Could you print exactly the lines of the listing below, starting at the line that has "green donut: 11 -> 12" and ending at the line that has "yellow pear: 1 -> 2", and only those lines?

Excerpted records:
☆ ☆ ☆ ☆ ☆ ☆ ☆
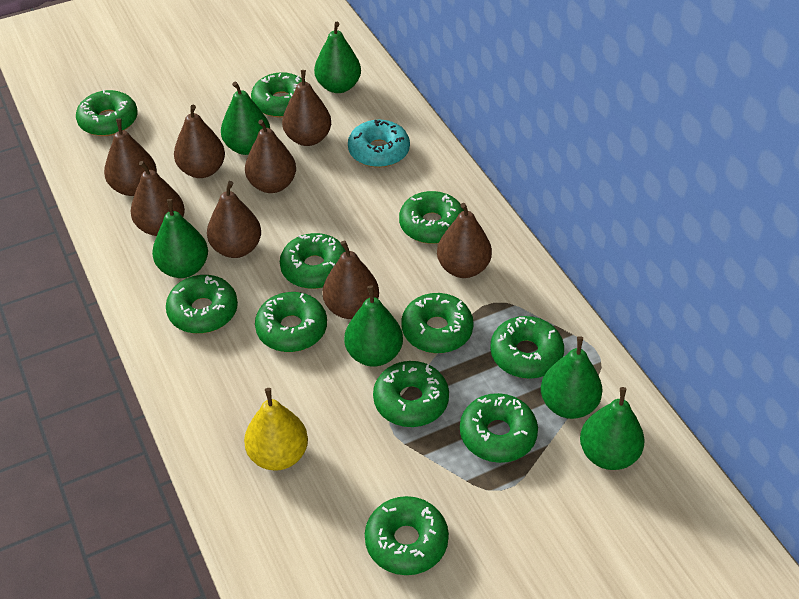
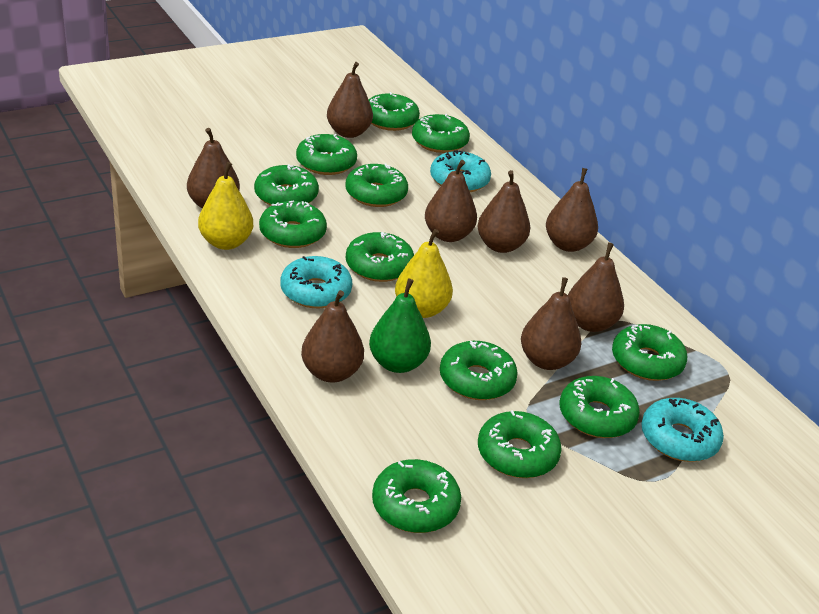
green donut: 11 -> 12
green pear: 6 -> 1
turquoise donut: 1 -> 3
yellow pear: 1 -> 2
☆ ☆ ☆ ☆ ☆ ☆ ☆
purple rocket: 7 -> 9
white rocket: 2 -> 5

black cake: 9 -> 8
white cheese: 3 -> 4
☆ ☆ ☆ ☆ ☆ ☆ ☆
Solved exercise:
green donut: 11 -> 12
green pear: 6 -> 1
turquoise donut: 1 -> 3
yellow pear: 1 -> 2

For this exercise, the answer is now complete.